Task instructions: In the entries that follow, find the line containing "camera: 145 degrees right, 5 degrees up"; from there, copy every line exactly through the line containing "resized: solid pyramid".
-*-*-
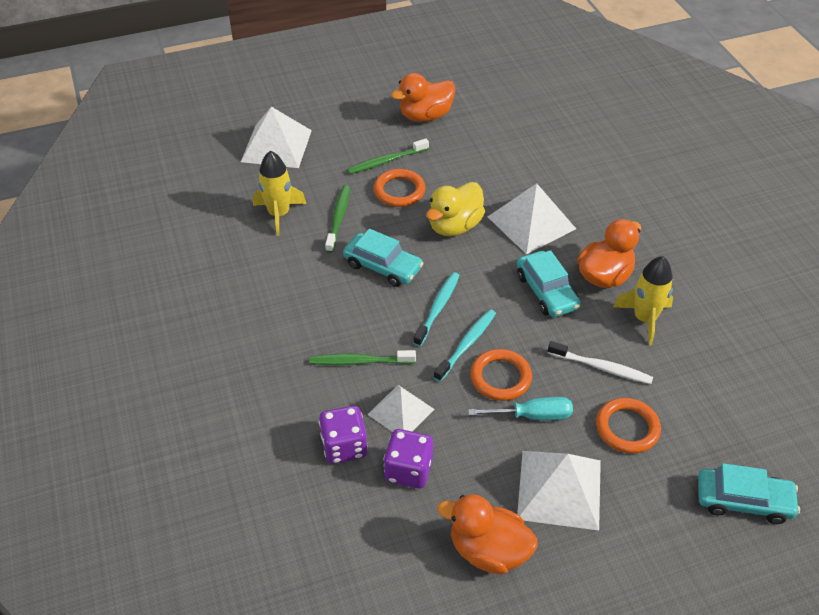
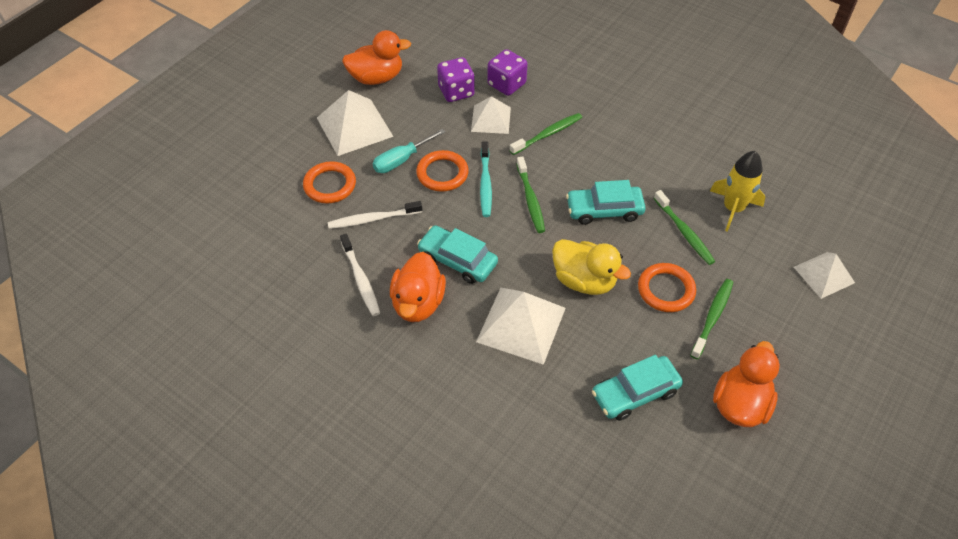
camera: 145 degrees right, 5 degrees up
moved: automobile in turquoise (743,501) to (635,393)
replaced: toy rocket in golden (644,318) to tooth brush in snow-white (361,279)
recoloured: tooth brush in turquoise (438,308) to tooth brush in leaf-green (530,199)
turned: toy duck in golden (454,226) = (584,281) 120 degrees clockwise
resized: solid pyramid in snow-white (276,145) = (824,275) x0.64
-*-*-
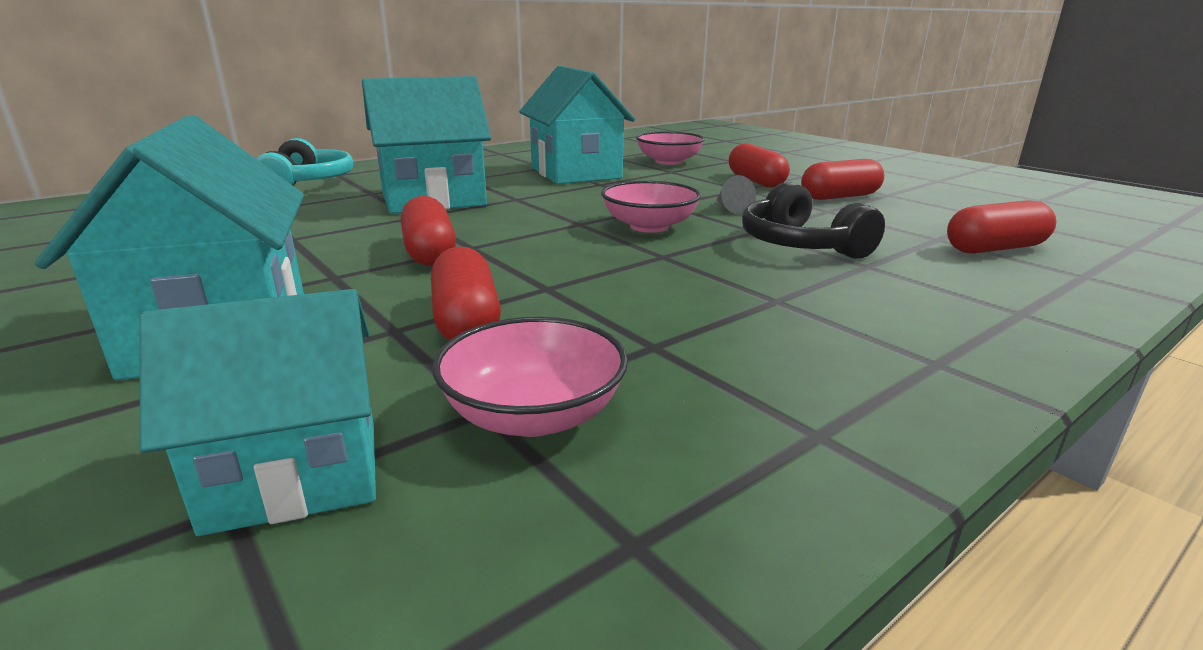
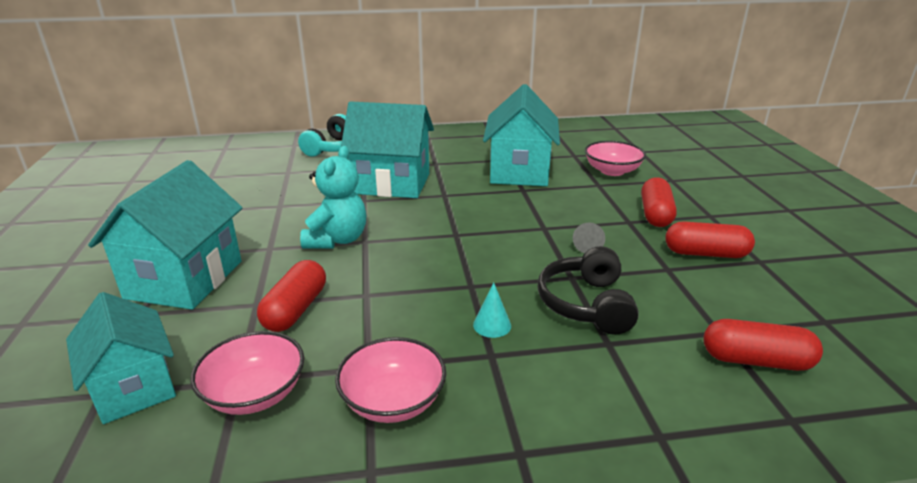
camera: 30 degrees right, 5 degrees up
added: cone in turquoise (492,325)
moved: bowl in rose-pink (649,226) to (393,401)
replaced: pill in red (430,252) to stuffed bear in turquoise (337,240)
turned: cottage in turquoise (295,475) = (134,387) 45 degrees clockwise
-*-*-
Response to the exercise:
camera: 145 degrees right, 5 degrees up
moved: automobile in turquoise (743,501) to (635,393)
replaced: toy rocket in golden (644,318) to tooth brush in snow-white (361,279)
recoloured: tooth brush in turquoise (438,308) to tooth brush in leaf-green (530,199)
turned: toy duck in golden (454,226) = (584,281) 120 degrees clockwise
resized: solid pyramid in snow-white (276,145) = (824,275) x0.64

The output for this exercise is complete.